[Object change descriptions]
# # # #
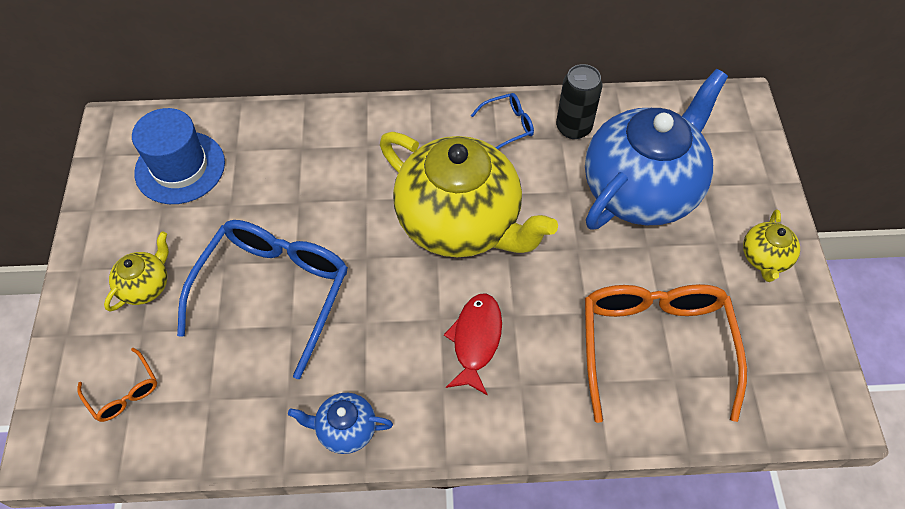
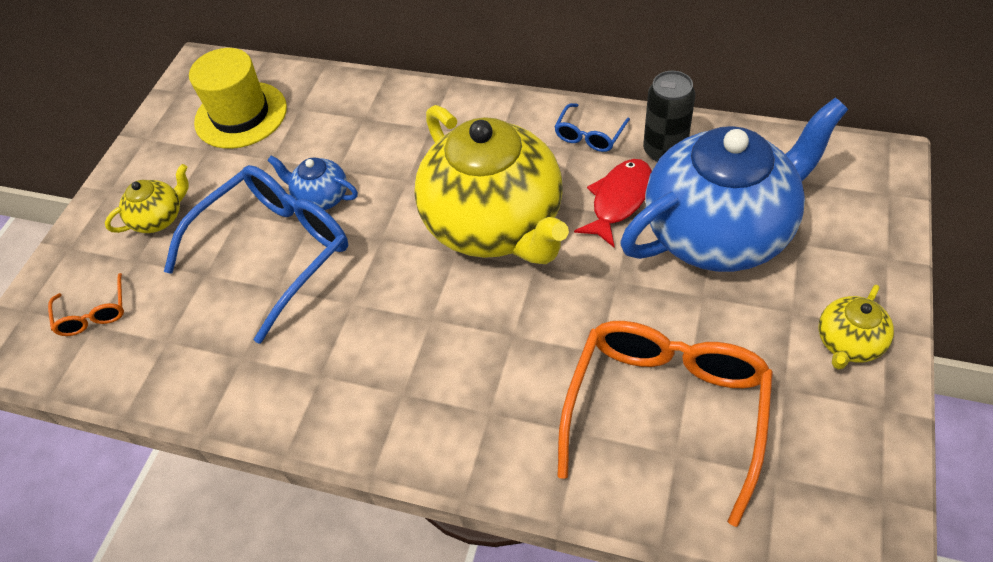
camera: 25 degrees right, 5 degrees down
(180, 167) = (241, 115): blue hat -> yellow hat
(345, 429) = (283, 408): blue teapot -> blue teapot (321, 197)
(476, 340) = (460, 351): red fish -> red fish (619, 200)
(507, 125) = (589, 135): blue glasses -> blue glasses turned 120 degrees clockwise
# # # #
Bring together each line above where the string "degrees" turns up.

camera: 25 degrees right, 5 degrees down
(507, 125) = (589, 135): blue glasses -> blue glasses turned 120 degrees clockwise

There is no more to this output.